» AIM OF THE TASK:
Reproduce the listing from its first line through the line containing "black triangle at", substituting "octagon" for every "hexagon" and leaving all else as it stands. Return only those lines.

========

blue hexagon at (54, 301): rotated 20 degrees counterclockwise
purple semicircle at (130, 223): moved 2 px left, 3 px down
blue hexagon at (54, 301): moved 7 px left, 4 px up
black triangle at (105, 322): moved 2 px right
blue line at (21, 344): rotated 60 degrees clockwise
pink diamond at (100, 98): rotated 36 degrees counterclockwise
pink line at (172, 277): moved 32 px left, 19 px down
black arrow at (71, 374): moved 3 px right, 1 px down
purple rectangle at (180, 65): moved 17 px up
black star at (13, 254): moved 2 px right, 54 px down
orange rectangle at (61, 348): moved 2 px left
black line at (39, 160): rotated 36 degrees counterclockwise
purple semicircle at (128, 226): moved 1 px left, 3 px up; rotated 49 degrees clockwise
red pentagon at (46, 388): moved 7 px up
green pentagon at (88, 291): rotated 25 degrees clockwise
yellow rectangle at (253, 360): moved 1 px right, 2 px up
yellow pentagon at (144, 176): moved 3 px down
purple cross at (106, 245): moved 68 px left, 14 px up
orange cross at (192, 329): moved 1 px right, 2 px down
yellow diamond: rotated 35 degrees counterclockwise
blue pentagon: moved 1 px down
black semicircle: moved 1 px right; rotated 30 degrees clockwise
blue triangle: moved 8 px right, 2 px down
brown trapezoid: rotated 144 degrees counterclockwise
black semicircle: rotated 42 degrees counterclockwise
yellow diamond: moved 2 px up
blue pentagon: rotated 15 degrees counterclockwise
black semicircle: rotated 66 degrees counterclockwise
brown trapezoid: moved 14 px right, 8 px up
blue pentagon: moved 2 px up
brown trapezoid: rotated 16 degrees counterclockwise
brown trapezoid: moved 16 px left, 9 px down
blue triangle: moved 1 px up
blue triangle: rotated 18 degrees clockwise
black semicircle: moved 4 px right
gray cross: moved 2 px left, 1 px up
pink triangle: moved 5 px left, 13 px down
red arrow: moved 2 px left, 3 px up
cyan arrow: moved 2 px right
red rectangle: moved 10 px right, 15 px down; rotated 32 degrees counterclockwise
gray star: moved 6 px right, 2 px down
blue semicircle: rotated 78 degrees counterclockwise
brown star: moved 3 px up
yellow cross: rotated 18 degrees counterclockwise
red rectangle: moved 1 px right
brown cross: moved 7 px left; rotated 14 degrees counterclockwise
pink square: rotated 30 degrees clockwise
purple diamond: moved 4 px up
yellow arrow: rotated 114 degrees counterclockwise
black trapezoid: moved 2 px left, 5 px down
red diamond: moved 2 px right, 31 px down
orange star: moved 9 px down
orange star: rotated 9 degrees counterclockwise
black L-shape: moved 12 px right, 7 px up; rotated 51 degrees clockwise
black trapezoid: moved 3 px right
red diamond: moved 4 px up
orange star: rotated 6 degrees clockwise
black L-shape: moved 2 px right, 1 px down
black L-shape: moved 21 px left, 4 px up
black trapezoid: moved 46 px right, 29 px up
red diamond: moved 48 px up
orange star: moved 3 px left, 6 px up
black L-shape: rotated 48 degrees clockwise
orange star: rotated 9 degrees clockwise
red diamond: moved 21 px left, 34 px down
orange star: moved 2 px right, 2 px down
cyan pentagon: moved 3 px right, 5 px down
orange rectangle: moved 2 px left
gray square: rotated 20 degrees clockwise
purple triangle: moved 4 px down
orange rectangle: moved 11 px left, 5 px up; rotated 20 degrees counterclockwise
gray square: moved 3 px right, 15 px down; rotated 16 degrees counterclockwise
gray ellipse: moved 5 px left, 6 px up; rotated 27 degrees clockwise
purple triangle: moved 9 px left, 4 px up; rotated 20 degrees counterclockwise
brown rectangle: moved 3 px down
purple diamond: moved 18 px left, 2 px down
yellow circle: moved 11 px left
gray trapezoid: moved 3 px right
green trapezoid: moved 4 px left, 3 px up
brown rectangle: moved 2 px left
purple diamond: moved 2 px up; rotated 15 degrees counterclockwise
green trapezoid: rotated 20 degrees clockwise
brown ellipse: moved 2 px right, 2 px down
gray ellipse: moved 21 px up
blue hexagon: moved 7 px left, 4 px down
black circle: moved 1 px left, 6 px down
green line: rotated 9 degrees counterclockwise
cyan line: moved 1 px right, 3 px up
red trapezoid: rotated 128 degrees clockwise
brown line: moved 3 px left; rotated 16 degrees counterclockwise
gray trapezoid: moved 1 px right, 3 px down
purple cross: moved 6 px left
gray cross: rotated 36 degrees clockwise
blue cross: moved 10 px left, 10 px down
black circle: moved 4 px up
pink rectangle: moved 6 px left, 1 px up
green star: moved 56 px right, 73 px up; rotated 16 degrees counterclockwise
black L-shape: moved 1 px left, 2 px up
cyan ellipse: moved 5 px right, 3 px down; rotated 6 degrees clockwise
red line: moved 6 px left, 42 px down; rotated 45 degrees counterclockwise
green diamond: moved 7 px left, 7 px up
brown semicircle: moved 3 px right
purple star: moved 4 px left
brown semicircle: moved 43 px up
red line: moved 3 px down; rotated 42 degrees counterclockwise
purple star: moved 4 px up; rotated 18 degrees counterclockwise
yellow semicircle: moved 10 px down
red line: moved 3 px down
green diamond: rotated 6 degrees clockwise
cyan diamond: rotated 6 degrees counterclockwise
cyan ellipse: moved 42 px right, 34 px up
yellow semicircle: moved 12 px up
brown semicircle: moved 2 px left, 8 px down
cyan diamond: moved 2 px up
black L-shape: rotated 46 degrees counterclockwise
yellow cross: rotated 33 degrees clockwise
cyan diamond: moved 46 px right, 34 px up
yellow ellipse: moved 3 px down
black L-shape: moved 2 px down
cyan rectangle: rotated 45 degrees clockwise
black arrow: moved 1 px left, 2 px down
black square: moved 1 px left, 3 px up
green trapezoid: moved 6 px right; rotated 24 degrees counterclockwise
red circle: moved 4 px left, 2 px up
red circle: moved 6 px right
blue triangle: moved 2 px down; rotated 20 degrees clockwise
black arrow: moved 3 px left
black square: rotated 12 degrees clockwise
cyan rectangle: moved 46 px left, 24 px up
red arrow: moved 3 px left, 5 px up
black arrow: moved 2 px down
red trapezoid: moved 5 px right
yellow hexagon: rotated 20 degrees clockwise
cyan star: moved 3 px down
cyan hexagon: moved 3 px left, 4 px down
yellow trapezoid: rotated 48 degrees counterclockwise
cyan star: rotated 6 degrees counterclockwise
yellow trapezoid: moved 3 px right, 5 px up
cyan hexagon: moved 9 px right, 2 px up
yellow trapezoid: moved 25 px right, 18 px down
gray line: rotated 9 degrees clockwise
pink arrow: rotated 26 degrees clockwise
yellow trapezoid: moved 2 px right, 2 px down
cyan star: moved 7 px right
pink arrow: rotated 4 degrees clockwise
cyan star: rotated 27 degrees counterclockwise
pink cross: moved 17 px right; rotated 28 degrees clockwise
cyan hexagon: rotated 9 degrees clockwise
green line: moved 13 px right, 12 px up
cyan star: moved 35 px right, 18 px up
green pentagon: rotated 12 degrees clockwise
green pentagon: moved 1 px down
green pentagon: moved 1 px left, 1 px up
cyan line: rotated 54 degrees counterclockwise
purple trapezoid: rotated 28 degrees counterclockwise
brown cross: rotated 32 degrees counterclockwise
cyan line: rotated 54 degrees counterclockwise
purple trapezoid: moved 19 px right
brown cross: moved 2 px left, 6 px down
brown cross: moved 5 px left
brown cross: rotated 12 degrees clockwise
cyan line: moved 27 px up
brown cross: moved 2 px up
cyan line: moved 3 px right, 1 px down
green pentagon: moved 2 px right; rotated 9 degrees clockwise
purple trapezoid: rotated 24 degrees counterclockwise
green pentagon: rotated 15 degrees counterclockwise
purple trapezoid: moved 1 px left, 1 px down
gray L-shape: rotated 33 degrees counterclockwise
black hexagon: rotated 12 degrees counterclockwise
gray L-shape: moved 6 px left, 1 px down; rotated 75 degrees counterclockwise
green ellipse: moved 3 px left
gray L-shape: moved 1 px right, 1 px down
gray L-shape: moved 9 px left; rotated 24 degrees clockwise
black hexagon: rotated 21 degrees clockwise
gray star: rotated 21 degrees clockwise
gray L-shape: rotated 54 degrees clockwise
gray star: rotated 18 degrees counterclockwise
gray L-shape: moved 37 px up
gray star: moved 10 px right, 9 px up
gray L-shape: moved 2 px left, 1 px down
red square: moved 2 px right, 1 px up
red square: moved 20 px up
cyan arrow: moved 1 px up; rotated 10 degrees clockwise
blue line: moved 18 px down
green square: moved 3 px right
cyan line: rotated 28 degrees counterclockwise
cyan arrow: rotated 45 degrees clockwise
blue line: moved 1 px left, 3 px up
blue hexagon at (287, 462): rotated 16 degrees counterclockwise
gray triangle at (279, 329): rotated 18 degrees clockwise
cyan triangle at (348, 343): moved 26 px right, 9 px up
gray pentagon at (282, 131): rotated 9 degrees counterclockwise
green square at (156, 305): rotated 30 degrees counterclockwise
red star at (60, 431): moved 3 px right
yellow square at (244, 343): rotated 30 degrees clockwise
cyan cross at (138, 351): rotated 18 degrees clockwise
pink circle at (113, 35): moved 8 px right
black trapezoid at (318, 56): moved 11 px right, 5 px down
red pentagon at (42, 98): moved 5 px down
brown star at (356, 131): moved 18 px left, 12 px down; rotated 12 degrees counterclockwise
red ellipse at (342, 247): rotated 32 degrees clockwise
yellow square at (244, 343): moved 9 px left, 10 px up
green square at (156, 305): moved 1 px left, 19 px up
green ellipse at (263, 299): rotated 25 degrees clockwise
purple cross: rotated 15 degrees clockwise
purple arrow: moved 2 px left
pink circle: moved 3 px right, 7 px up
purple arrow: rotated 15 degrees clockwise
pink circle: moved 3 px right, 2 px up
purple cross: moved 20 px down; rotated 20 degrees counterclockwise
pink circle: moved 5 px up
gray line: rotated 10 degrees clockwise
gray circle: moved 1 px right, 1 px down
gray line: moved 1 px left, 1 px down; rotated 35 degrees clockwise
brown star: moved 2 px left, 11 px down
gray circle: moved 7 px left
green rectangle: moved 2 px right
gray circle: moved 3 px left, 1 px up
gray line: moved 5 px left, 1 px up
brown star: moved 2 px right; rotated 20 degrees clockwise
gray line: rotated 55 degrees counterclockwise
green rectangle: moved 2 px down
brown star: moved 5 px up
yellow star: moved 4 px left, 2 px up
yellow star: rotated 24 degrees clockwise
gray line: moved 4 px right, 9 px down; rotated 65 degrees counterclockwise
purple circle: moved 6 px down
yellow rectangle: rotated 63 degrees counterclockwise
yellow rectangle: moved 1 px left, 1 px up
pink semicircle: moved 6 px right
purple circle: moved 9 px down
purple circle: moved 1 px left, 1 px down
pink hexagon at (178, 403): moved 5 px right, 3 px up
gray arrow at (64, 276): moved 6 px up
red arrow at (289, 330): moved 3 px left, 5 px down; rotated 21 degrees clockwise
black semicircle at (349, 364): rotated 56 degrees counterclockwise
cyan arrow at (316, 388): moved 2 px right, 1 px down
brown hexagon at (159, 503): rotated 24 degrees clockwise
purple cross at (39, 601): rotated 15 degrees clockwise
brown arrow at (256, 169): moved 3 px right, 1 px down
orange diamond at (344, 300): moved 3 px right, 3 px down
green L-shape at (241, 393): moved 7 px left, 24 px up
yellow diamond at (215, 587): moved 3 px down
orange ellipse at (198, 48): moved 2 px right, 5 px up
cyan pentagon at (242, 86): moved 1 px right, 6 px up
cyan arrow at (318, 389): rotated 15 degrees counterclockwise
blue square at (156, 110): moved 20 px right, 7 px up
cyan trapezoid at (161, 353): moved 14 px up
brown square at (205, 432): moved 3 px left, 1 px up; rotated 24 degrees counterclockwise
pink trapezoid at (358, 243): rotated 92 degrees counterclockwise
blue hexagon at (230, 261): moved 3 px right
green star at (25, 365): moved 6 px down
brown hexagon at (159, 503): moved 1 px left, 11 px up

========

» RESULT:
blue octagon at (54, 301): rotated 20 degrees counterclockwise
purple semicircle at (130, 223): moved 2 px left, 3 px down
blue octagon at (54, 301): moved 7 px left, 4 px up
black triangle at (105, 322): moved 2 px right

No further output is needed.